##### SOURCE MATERIAL
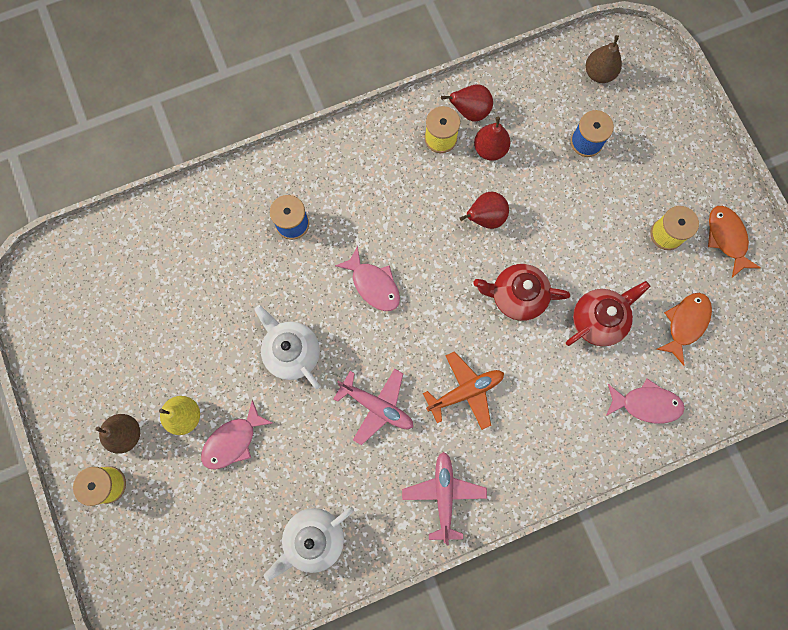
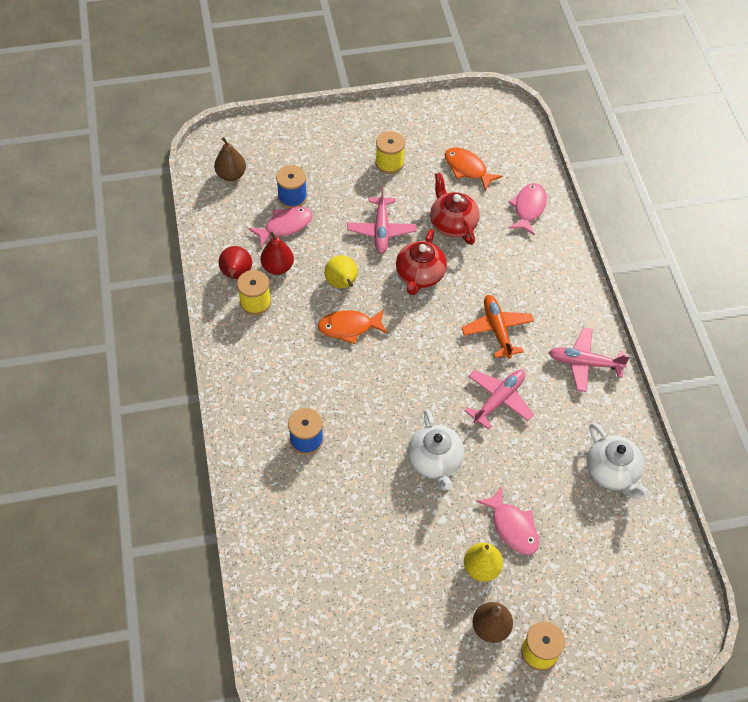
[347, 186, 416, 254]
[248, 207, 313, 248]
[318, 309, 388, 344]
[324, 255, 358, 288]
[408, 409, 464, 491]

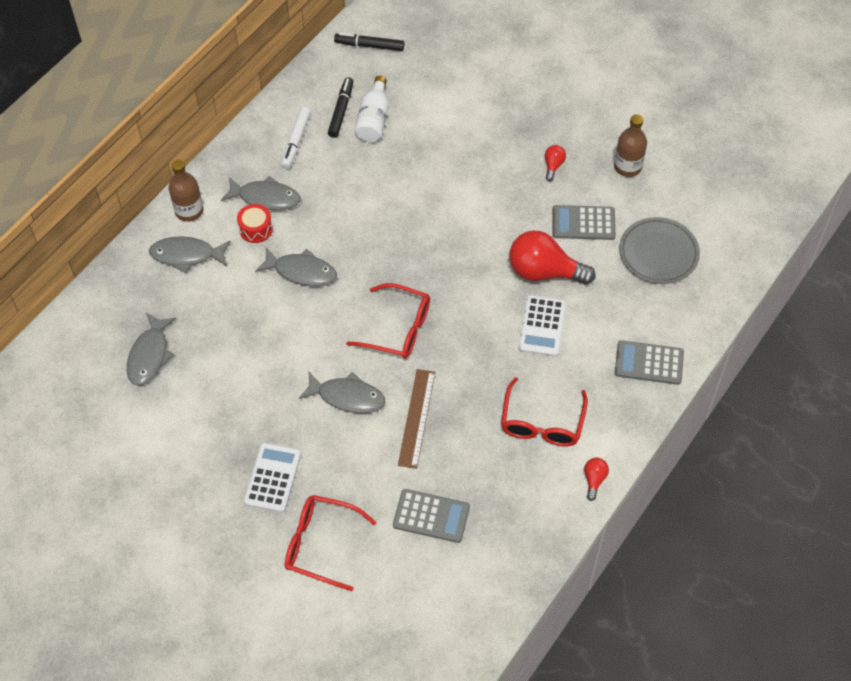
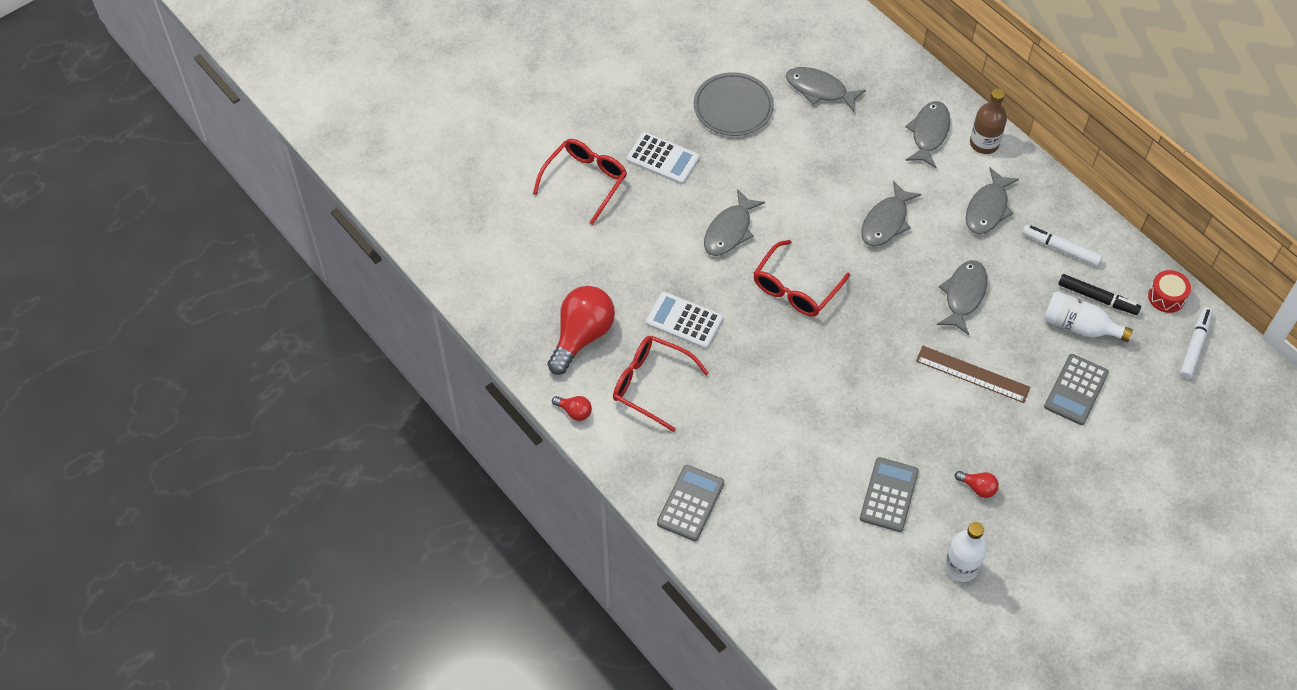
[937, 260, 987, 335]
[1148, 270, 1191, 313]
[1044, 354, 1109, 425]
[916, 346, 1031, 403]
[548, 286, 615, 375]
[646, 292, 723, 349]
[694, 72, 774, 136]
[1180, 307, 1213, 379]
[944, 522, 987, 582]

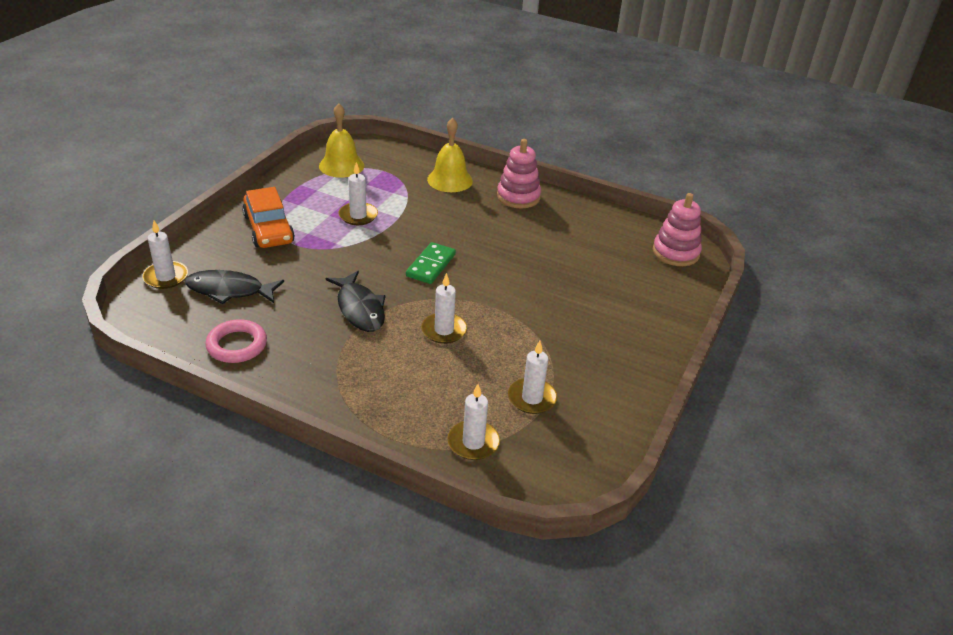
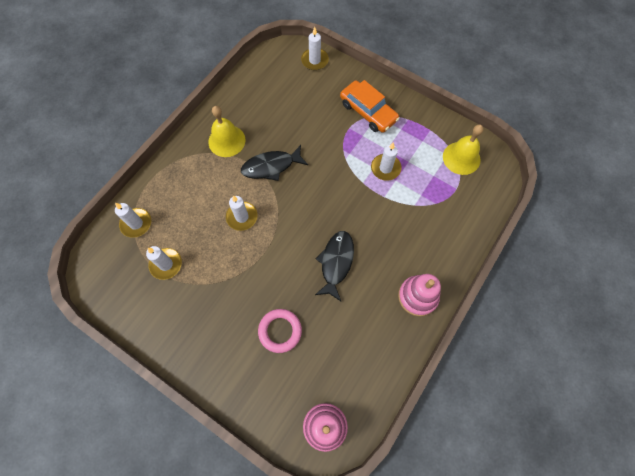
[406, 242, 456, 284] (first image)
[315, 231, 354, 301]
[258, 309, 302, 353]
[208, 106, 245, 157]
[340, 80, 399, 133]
##########
##### SOURCE MATERIAL
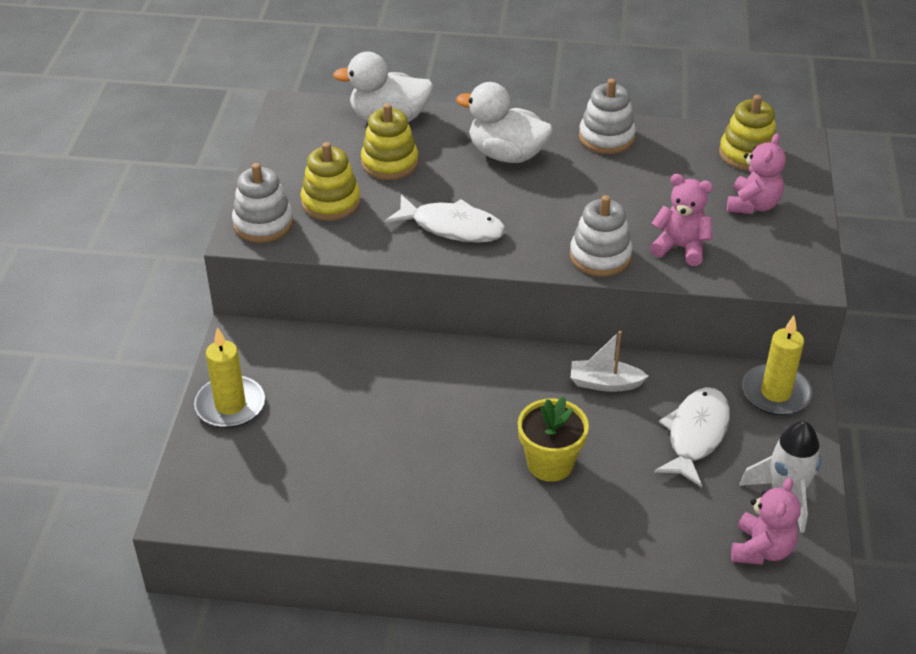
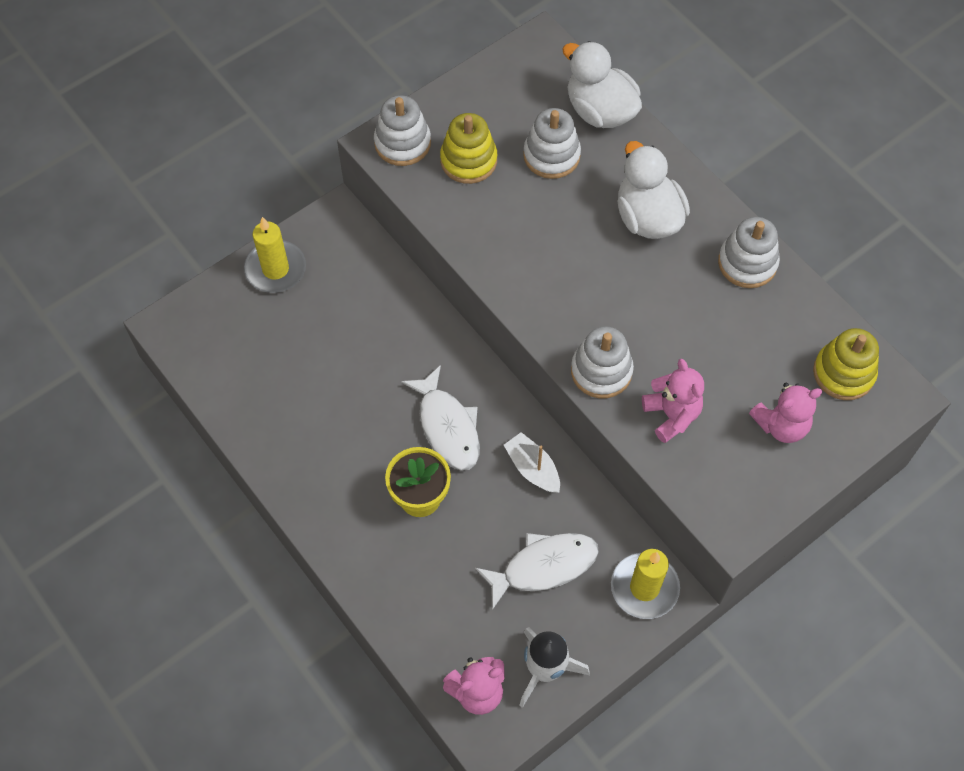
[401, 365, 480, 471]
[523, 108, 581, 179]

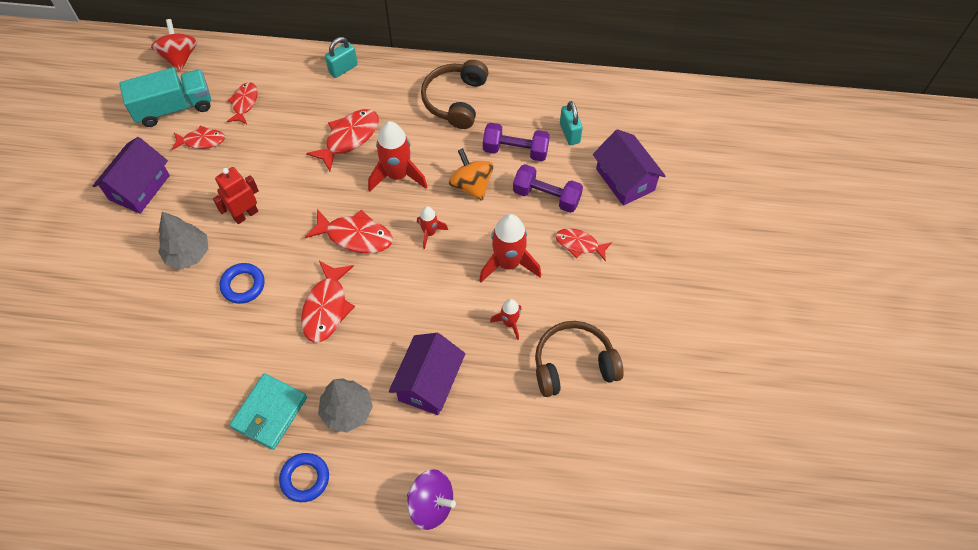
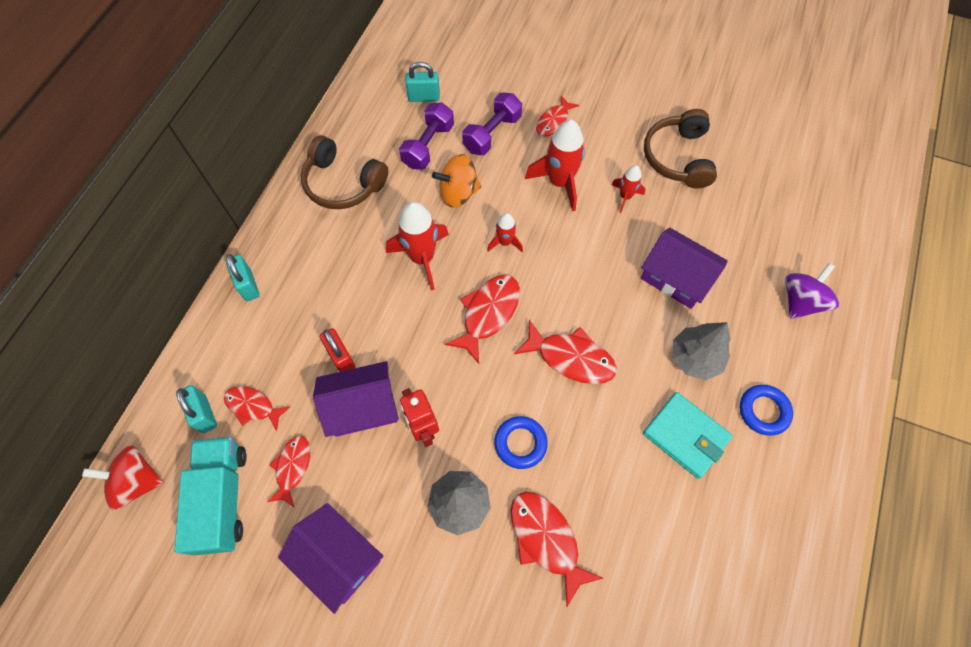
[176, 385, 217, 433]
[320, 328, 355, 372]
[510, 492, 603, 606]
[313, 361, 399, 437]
##########
Everything in the material above from the line that has "[347, 186, 416, 254]" through the line that has "[324, 255, 358, 288]" must be duplicated exactly, with no other lines given.

[347, 186, 416, 254]
[248, 207, 313, 248]
[318, 309, 388, 344]
[324, 255, 358, 288]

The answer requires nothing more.